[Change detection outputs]
===============

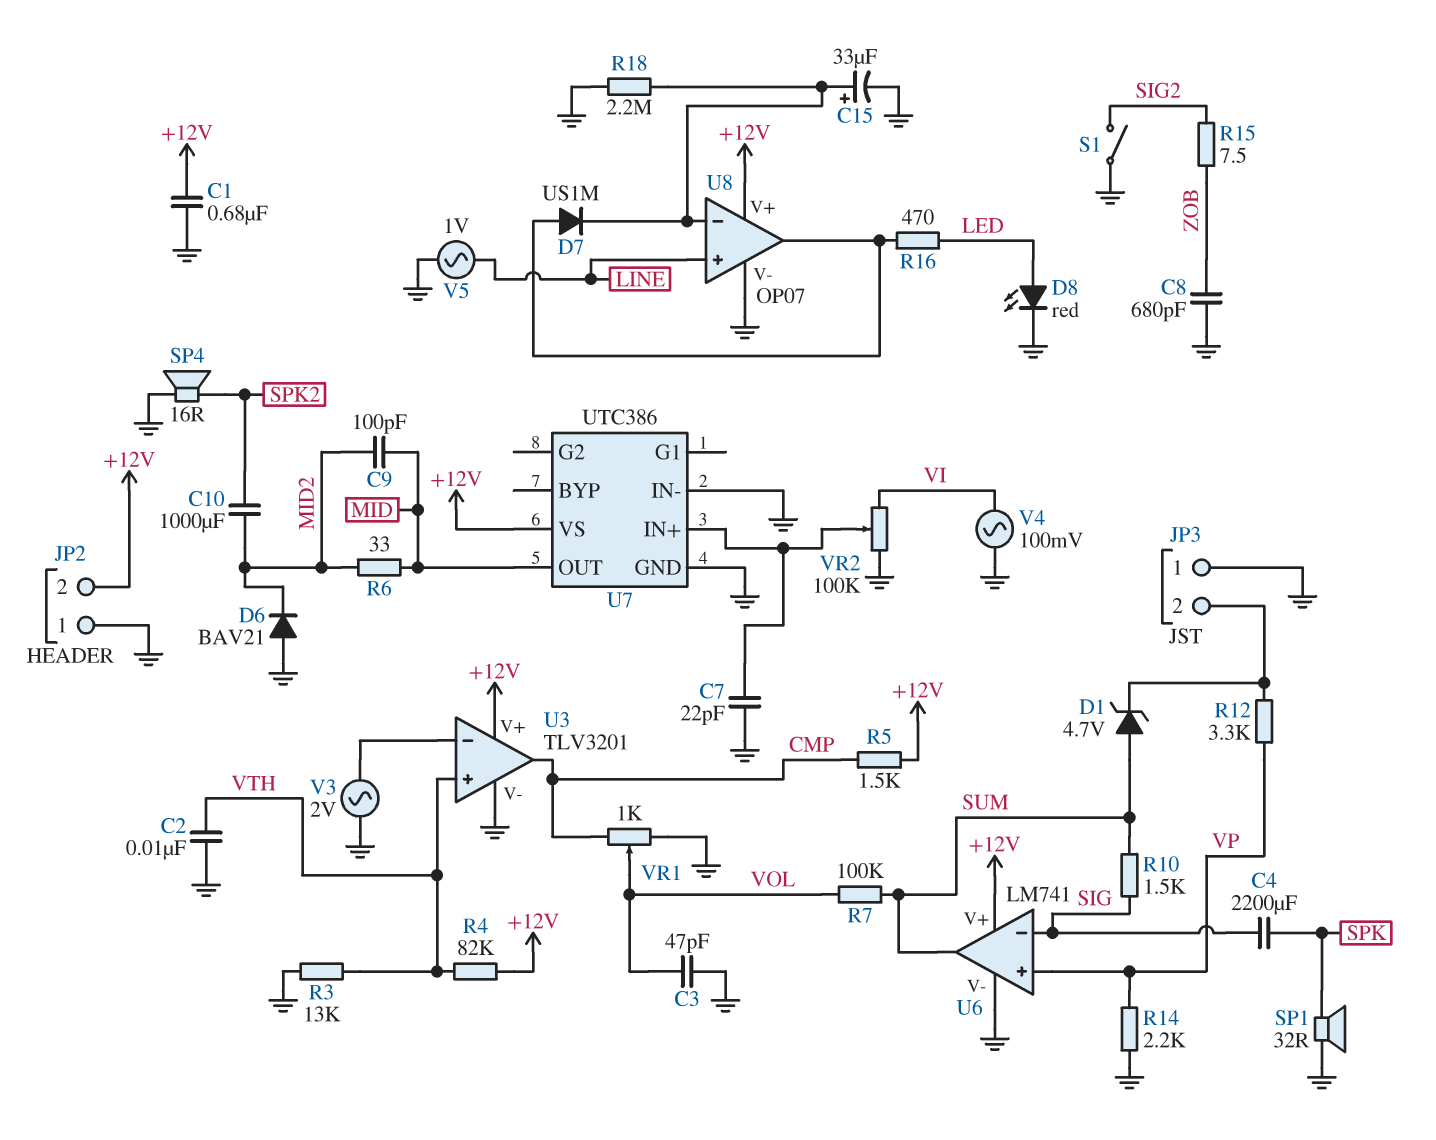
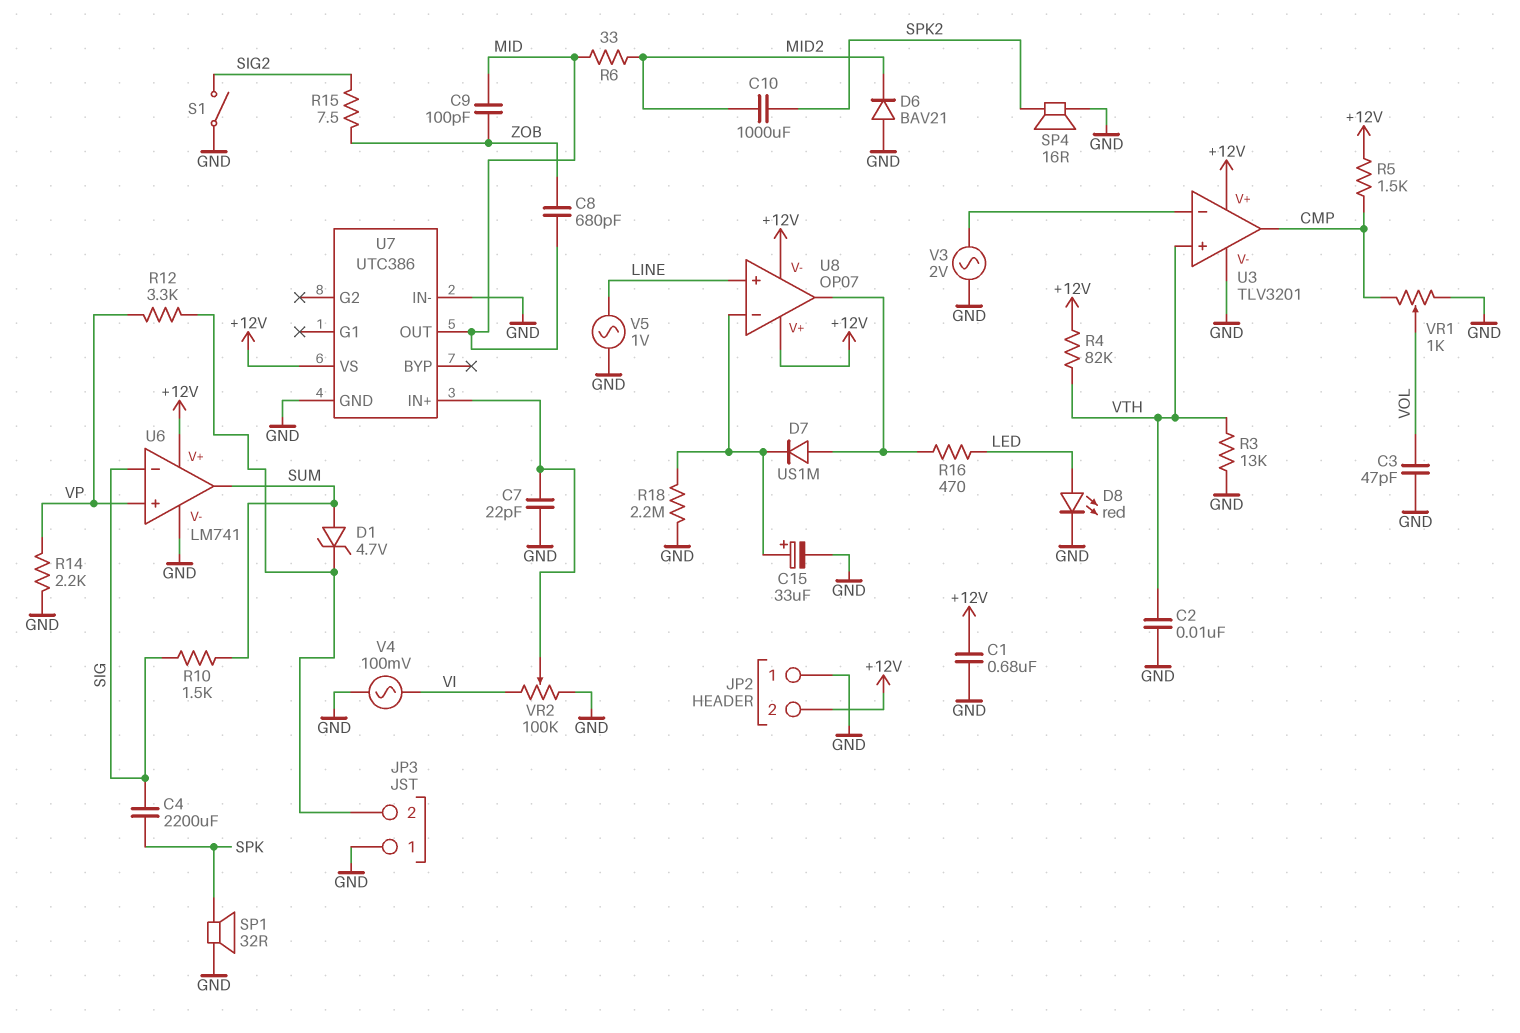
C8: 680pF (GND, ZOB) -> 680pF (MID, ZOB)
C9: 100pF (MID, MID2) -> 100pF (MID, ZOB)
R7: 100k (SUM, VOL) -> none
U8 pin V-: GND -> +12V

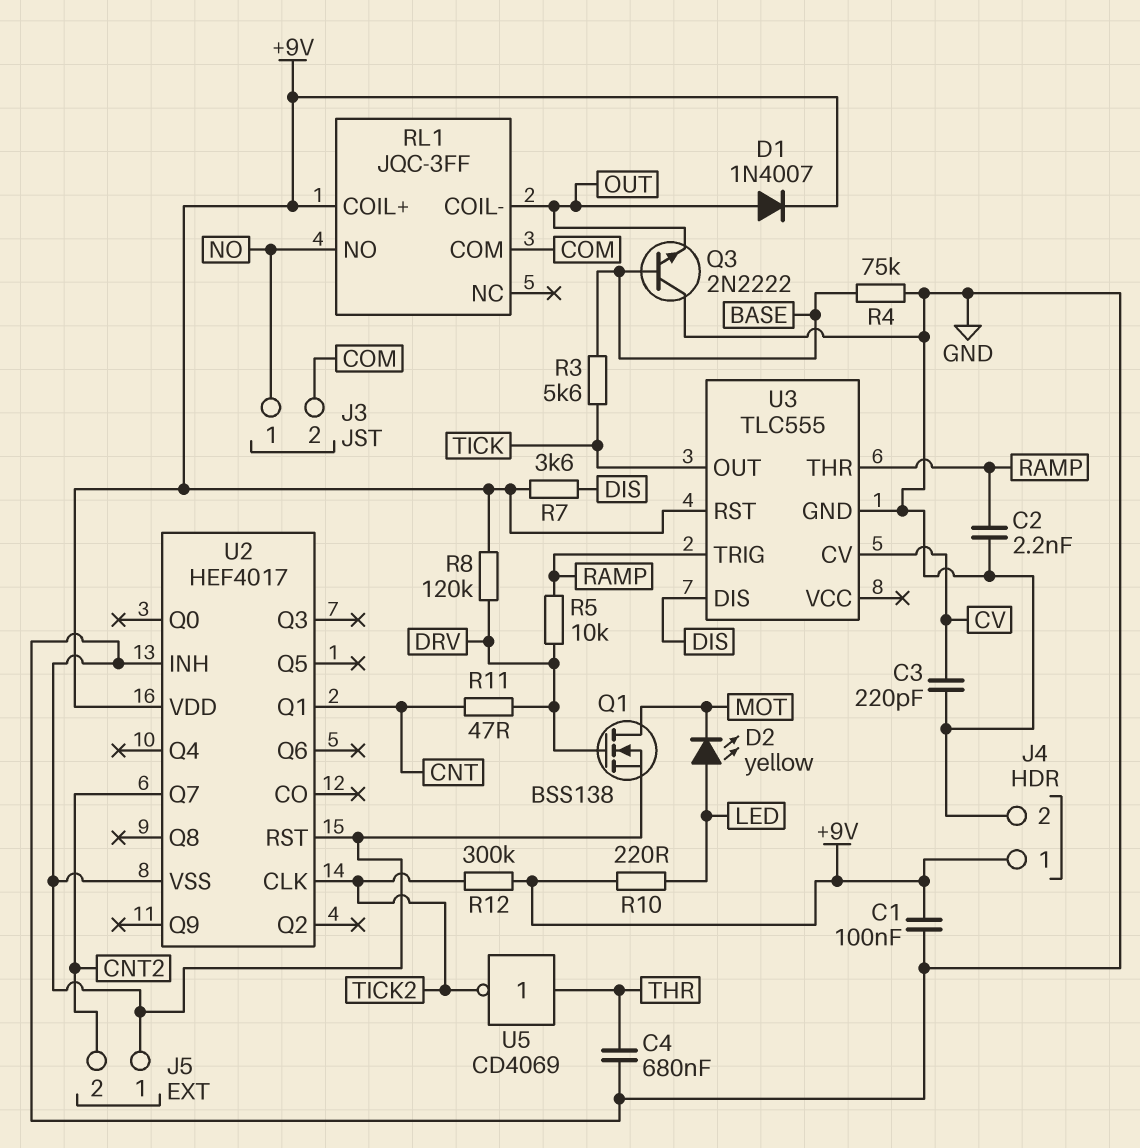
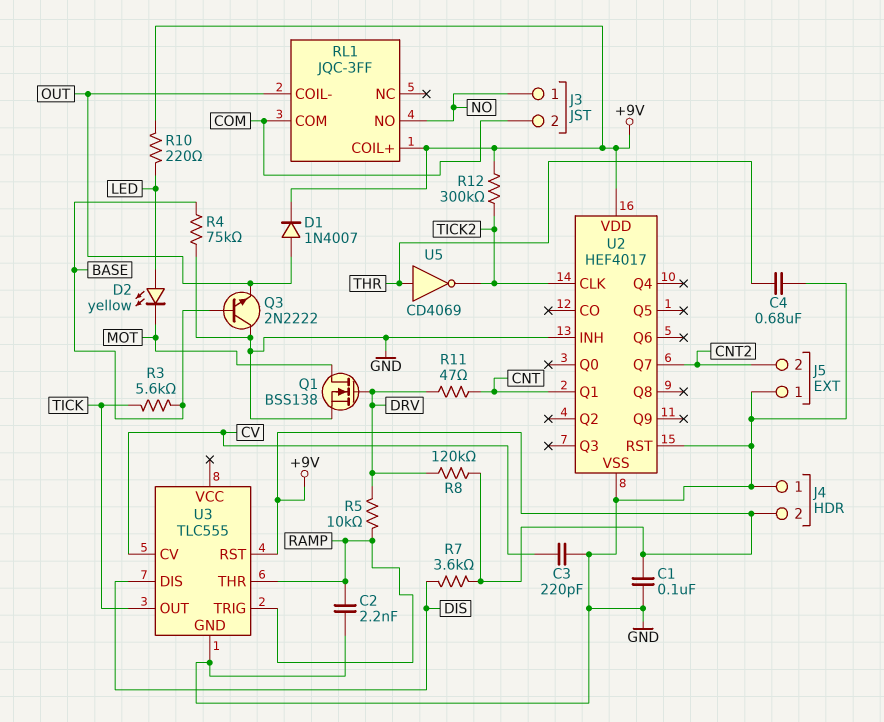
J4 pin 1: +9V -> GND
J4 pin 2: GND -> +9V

===============

__To do__
Every line above is to be given again exactly, apart from the pictures.

__Task answer__
C8: 680pF (GND, ZOB) -> 680pF (MID, ZOB)
C9: 100pF (MID, MID2) -> 100pF (MID, ZOB)
R7: 100k (SUM, VOL) -> none
U8 pin V-: GND -> +12V

J4 pin 1: +9V -> GND
J4 pin 2: GND -> +9V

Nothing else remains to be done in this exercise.